**Exercise objective**
When a line in the entries below contains the word "hammer", copy that line.

**Supplied entries**

■ ■ ■ ■ ■

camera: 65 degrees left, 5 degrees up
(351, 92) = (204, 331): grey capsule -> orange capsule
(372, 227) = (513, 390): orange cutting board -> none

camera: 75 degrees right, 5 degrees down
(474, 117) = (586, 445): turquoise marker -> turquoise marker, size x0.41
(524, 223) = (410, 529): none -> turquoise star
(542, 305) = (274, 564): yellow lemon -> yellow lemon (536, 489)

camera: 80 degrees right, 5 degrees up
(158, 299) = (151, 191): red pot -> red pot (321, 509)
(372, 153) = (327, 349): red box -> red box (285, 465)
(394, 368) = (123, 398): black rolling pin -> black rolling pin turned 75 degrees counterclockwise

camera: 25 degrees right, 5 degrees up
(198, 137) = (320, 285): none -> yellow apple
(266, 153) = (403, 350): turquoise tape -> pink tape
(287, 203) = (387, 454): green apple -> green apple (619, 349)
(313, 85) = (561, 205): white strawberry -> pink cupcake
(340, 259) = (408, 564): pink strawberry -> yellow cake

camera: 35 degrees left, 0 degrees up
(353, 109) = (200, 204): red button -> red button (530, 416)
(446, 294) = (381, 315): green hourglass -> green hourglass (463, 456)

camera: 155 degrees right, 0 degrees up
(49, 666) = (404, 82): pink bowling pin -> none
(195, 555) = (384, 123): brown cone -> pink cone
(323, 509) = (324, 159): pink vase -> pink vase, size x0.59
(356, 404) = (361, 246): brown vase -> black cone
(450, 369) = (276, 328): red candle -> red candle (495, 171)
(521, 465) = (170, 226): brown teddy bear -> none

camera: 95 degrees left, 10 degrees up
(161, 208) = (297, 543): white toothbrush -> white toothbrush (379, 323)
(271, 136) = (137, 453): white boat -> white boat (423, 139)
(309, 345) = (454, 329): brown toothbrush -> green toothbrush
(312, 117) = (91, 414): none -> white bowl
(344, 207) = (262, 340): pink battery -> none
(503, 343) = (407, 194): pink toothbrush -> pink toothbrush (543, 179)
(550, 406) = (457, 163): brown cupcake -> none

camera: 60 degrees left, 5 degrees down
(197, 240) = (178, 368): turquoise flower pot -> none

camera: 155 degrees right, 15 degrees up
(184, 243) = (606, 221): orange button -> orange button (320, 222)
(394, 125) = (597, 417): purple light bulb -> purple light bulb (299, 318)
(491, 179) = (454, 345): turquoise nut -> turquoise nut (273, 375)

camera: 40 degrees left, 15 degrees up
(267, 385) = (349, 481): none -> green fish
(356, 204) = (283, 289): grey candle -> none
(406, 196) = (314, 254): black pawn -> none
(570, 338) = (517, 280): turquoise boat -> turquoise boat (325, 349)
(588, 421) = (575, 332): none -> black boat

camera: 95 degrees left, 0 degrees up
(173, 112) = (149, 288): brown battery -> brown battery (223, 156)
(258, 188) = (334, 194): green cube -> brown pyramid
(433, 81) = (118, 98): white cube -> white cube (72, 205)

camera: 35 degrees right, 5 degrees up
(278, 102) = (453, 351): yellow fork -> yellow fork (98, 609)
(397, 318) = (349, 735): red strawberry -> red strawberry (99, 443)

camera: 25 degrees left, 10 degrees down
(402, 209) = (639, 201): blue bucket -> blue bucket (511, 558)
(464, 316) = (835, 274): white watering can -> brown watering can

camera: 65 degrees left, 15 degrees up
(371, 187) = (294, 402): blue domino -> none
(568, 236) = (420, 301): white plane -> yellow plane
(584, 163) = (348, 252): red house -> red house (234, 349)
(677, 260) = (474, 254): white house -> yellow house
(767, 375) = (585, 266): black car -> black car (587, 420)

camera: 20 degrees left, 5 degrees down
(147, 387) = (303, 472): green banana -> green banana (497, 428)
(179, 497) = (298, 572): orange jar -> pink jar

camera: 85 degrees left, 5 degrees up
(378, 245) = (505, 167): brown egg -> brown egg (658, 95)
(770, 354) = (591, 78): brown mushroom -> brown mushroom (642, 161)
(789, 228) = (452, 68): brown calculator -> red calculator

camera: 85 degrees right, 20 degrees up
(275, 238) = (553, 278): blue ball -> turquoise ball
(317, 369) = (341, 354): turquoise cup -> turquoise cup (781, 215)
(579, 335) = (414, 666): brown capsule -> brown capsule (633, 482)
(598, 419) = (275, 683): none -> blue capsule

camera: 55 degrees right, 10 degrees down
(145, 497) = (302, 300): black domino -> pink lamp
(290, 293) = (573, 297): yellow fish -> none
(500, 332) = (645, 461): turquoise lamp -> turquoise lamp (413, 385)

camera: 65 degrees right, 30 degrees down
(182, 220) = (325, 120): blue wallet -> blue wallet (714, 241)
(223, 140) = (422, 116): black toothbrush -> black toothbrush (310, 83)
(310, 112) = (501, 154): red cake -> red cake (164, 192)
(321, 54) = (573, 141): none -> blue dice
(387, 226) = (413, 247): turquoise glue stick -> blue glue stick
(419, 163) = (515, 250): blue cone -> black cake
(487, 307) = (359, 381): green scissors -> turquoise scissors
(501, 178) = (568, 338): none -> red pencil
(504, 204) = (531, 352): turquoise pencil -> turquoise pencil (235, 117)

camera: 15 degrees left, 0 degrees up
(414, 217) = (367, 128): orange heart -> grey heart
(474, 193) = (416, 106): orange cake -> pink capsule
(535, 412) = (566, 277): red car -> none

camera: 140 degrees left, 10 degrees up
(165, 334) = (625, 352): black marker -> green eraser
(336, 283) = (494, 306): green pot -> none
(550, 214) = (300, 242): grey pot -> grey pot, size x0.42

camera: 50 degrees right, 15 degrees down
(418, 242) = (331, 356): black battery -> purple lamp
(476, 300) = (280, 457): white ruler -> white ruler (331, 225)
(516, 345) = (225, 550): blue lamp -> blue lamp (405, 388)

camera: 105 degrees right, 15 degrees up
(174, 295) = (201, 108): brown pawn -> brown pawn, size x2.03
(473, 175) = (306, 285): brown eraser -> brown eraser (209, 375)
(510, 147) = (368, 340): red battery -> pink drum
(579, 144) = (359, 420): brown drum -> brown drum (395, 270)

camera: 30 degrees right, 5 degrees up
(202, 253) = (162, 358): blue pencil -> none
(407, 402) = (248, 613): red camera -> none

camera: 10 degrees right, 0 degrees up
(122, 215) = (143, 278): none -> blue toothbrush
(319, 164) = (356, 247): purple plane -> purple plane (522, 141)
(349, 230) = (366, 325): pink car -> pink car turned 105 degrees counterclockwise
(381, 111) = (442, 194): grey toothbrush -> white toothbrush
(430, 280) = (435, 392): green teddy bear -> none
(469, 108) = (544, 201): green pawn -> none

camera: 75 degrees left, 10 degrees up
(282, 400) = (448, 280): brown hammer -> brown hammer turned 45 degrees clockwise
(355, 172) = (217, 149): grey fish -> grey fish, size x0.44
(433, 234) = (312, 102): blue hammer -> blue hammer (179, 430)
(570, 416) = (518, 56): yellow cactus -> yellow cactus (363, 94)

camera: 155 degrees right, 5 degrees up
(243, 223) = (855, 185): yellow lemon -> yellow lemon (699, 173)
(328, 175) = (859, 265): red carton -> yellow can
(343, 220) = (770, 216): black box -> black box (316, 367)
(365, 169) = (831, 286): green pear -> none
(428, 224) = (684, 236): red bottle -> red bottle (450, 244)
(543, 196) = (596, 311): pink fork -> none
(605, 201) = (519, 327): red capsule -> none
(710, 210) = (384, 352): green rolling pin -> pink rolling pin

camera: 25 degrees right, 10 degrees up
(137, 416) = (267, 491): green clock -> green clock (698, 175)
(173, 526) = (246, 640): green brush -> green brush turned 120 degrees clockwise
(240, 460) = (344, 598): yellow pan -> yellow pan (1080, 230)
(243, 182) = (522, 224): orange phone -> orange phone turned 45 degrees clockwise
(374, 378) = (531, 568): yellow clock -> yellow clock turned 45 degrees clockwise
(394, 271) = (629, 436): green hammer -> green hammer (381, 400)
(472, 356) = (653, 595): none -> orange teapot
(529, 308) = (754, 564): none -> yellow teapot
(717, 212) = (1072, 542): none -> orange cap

■ ■ ■ ■ ■

**Answer for this exercise**
(282, 400) = (448, 280): brown hammer -> brown hammer turned 45 degrees clockwise
(433, 234) = (312, 102): blue hammer -> blue hammer (179, 430)
(394, 271) = (629, 436): green hammer -> green hammer (381, 400)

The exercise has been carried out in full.